Goal of the exercise:
Set every line down exactly, from the one that has "Mask each instance" through the final one, and keep the pictures out.
_ _ _ _ _
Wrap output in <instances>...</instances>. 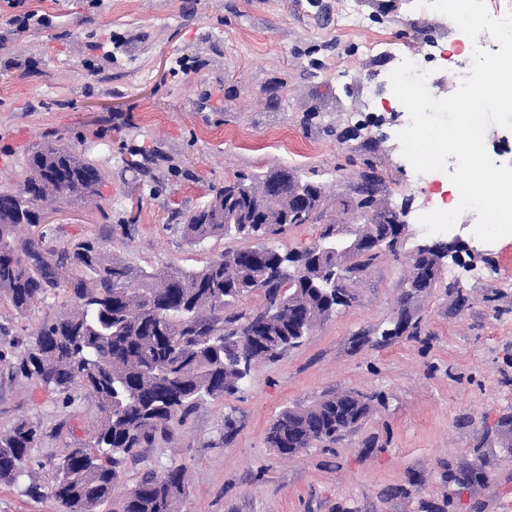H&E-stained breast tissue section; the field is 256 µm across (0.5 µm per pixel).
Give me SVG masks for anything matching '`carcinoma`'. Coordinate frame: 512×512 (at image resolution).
Returning a JSON list of instances; mask_svg holds the SVG:
<instances>
[{
	"mask_svg": "<svg viewBox=\"0 0 512 512\" xmlns=\"http://www.w3.org/2000/svg\"><path fill=\"white\" fill-rule=\"evenodd\" d=\"M27 175L12 189L0 191V295L26 312L48 288L64 287L69 305L42 322L28 347L0 350V360L13 359L15 372L31 383L50 388L73 401L79 386L98 401L100 419L90 441L58 458L51 495L59 512H100L123 479L121 464L137 449L168 431L177 414H187L207 399H221L242 385L235 369V351L242 345L251 361L274 359L303 340L332 313L326 288L318 281L324 266L345 268L349 279L364 272L382 249L357 245L340 254L316 246L300 251L308 260V276L288 275V251L265 240L282 233L280 215L298 209L284 188L270 195L275 170L240 175L213 189L208 205L180 213L187 237L201 242L235 234L259 244L224 252L202 268L167 267L148 273L107 254L103 243L87 238L69 253L75 273L60 281L58 267L39 249V242L21 236L38 223L42 203L72 197L94 198L103 179L101 169L76 149L53 142L33 148ZM360 208L372 215L360 233L375 240L392 234V212L377 198V178L365 174ZM244 186L233 202L247 216L245 224L224 223V192ZM439 271L434 259L412 254L408 281L416 289L431 287ZM264 305L278 304L279 317L242 323L224 317L256 289ZM371 397L343 392L328 395L306 408H286L273 421L267 439L288 454L314 442L336 439V418H364ZM40 425L19 419L0 433V482L32 498L41 487L26 481L24 462L37 447ZM186 470L171 465L140 473L123 496L119 512H175L186 494Z\"/></svg>",
	"mask_w": 512,
	"mask_h": 512,
	"instance_id": "1",
	"label": "carcinoma"
}]
</instances>
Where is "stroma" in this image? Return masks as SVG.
Masks as SVG:
<instances>
[{
  "label": "stroma",
  "mask_w": 512,
  "mask_h": 512,
  "mask_svg": "<svg viewBox=\"0 0 512 512\" xmlns=\"http://www.w3.org/2000/svg\"><path fill=\"white\" fill-rule=\"evenodd\" d=\"M44 24L20 31L0 0V189L14 187L28 151L75 147L103 173L89 202L43 205L34 227L51 261L95 237L147 270L201 268L247 247L235 235L189 240L178 211L210 200L211 186L288 167L321 182L323 206L272 242L315 243L342 217L362 174L406 209L398 254L383 252L350 285L351 300L300 346L252 365L224 399L174 418L134 460L102 512L148 467L182 465L180 512H512V235L480 241L463 212L442 233L457 244L432 288L403 299L418 222L439 183L415 188L397 134L403 121L385 83L386 60L366 49L429 43L462 48L449 18L417 15L409 0H22ZM357 11L366 28L350 26ZM149 160L147 170L135 169ZM51 288L25 313L0 300V344L26 347L66 307ZM404 334L382 341L400 310ZM345 391L371 397L369 414L336 441L293 455L271 448L276 416ZM71 404L0 362V432L21 418L42 438L26 463L51 485L53 462L88 442L98 403L82 388Z\"/></svg>",
  "instance_id": "1"
}]
</instances>
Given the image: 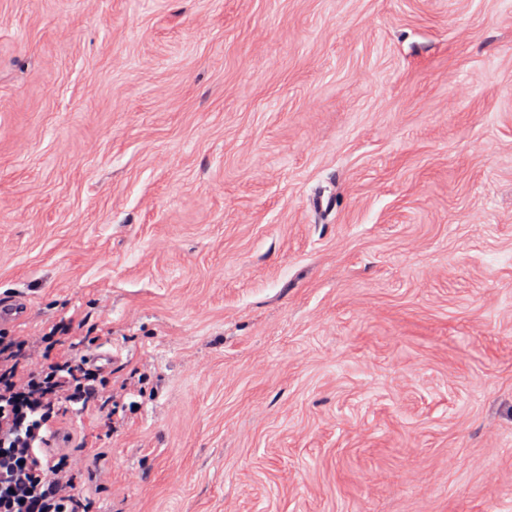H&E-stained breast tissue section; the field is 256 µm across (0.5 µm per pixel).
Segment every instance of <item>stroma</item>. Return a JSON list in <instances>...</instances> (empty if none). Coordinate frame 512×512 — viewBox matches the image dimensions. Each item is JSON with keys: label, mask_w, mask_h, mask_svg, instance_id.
<instances>
[{"label": "stroma", "mask_w": 512, "mask_h": 512, "mask_svg": "<svg viewBox=\"0 0 512 512\" xmlns=\"http://www.w3.org/2000/svg\"><path fill=\"white\" fill-rule=\"evenodd\" d=\"M17 293L95 512H512V0H0Z\"/></svg>", "instance_id": "1"}]
</instances>
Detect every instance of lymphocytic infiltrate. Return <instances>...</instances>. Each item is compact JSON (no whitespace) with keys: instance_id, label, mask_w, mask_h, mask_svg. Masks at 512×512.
<instances>
[{"instance_id":"1","label":"lymphocytic infiltrate","mask_w":512,"mask_h":512,"mask_svg":"<svg viewBox=\"0 0 512 512\" xmlns=\"http://www.w3.org/2000/svg\"><path fill=\"white\" fill-rule=\"evenodd\" d=\"M38 337L0 339V512H91L67 456L41 462L35 443L61 409L97 399L96 372L79 349L50 362L30 357Z\"/></svg>"}]
</instances>
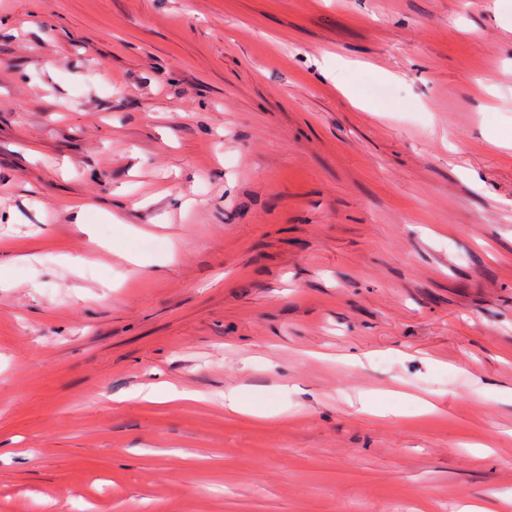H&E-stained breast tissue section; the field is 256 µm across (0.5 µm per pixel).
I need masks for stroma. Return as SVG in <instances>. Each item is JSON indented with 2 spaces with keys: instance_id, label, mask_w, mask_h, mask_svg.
<instances>
[{
  "instance_id": "1",
  "label": "stroma",
  "mask_w": 512,
  "mask_h": 512,
  "mask_svg": "<svg viewBox=\"0 0 512 512\" xmlns=\"http://www.w3.org/2000/svg\"><path fill=\"white\" fill-rule=\"evenodd\" d=\"M497 137L512 0H0V512H512ZM137 396H141L143 400L149 402L167 401L176 397L183 399H197L191 392H178L173 386L153 383L141 386Z\"/></svg>"
}]
</instances>
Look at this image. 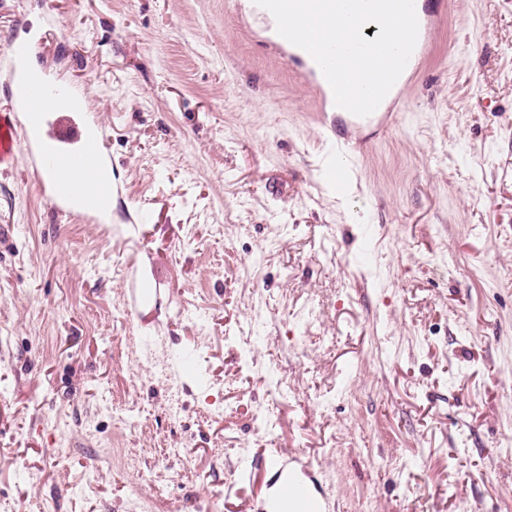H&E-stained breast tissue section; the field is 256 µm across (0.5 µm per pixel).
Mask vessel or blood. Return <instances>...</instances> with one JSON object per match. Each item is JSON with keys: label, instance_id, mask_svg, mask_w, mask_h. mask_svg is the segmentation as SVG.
I'll return each instance as SVG.
<instances>
[{"label": "vessel or blood", "instance_id": "b4317fda", "mask_svg": "<svg viewBox=\"0 0 512 512\" xmlns=\"http://www.w3.org/2000/svg\"><path fill=\"white\" fill-rule=\"evenodd\" d=\"M447 4L448 0H428L417 7L413 57L423 56ZM52 32L48 25L11 44L12 79L0 96V167L12 166L16 156H24L36 175L38 193L52 207L88 224H106L116 190L107 132L80 86L61 83L49 70L34 73L28 68L32 54L50 41ZM274 42L287 51L323 104H332V89L313 57L283 37ZM269 465L278 475V486L266 512H329V500L286 467L282 457L271 458Z\"/></svg>", "mask_w": 512, "mask_h": 512}]
</instances>
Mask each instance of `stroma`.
I'll use <instances>...</instances> for the list:
<instances>
[{
	"instance_id": "stroma-1",
	"label": "stroma",
	"mask_w": 512,
	"mask_h": 512,
	"mask_svg": "<svg viewBox=\"0 0 512 512\" xmlns=\"http://www.w3.org/2000/svg\"><path fill=\"white\" fill-rule=\"evenodd\" d=\"M51 18L120 190L86 224L0 169V501L261 512L284 453L332 512H512V0L337 139L234 0H0V87Z\"/></svg>"
}]
</instances>
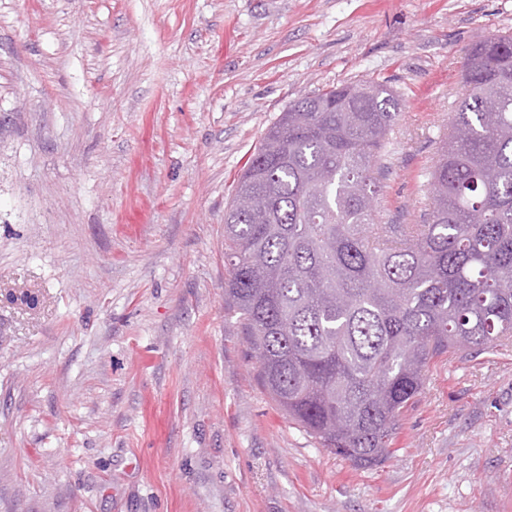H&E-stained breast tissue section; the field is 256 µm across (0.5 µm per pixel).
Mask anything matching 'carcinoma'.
Instances as JSON below:
<instances>
[{"label": "carcinoma", "mask_w": 512, "mask_h": 512, "mask_svg": "<svg viewBox=\"0 0 512 512\" xmlns=\"http://www.w3.org/2000/svg\"><path fill=\"white\" fill-rule=\"evenodd\" d=\"M422 224H378L400 100L379 81L290 104L224 214V296L288 420L355 469L393 455L429 364L512 339V35L474 42Z\"/></svg>", "instance_id": "obj_1"}]
</instances>
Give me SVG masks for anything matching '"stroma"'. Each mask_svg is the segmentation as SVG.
I'll use <instances>...</instances> for the list:
<instances>
[{"label":"stroma","mask_w":512,"mask_h":512,"mask_svg":"<svg viewBox=\"0 0 512 512\" xmlns=\"http://www.w3.org/2000/svg\"><path fill=\"white\" fill-rule=\"evenodd\" d=\"M512 0H0V512H512V341L431 362L383 464L283 415L224 212L289 103L388 81L420 224L464 50Z\"/></svg>","instance_id":"1"}]
</instances>
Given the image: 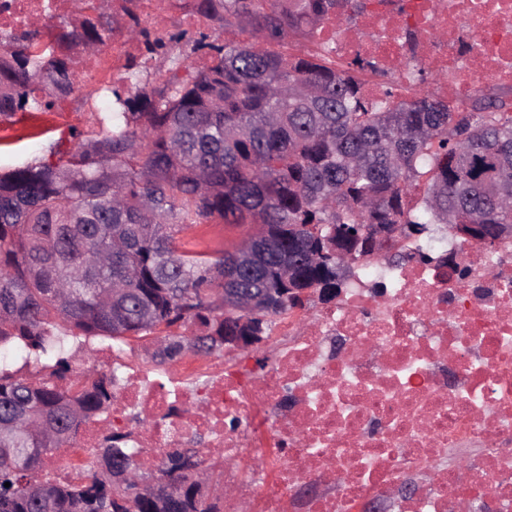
_ _ _ _ _
The answer:
Mask each instance of `stroma`.
I'll use <instances>...</instances> for the list:
<instances>
[{
	"instance_id": "stroma-1",
	"label": "stroma",
	"mask_w": 512,
	"mask_h": 512,
	"mask_svg": "<svg viewBox=\"0 0 512 512\" xmlns=\"http://www.w3.org/2000/svg\"><path fill=\"white\" fill-rule=\"evenodd\" d=\"M51 18L120 190L86 224L0 169V501L261 512L284 453L332 512H512V0L337 139L234 0H0V87Z\"/></svg>"
}]
</instances>
H&E-stained breast tissue section; the field is 256 µm across (0.5 µm per pixel).
Mask anything matching 'carcinoma'.
Instances as JSON below:
<instances>
[{"label": "carcinoma", "mask_w": 512, "mask_h": 512, "mask_svg": "<svg viewBox=\"0 0 512 512\" xmlns=\"http://www.w3.org/2000/svg\"><path fill=\"white\" fill-rule=\"evenodd\" d=\"M422 224H378L400 100L379 81L290 104L224 214V296L288 420L355 469L393 455L429 364L512 339V35L474 42Z\"/></svg>", "instance_id": "obj_1"}]
</instances>
Give me SVG masks for anything matching '"stroma"'. Each mask_svg is the segmentation as SVG.
I'll use <instances>...</instances> for the list:
<instances>
[{"label":"stroma","mask_w":512,"mask_h":512,"mask_svg":"<svg viewBox=\"0 0 512 512\" xmlns=\"http://www.w3.org/2000/svg\"><path fill=\"white\" fill-rule=\"evenodd\" d=\"M512 0H0V512H512V341L431 362L383 464L283 415L224 212L289 103L388 81L420 224L464 50Z\"/></svg>","instance_id":"1"}]
</instances>
Given the image: 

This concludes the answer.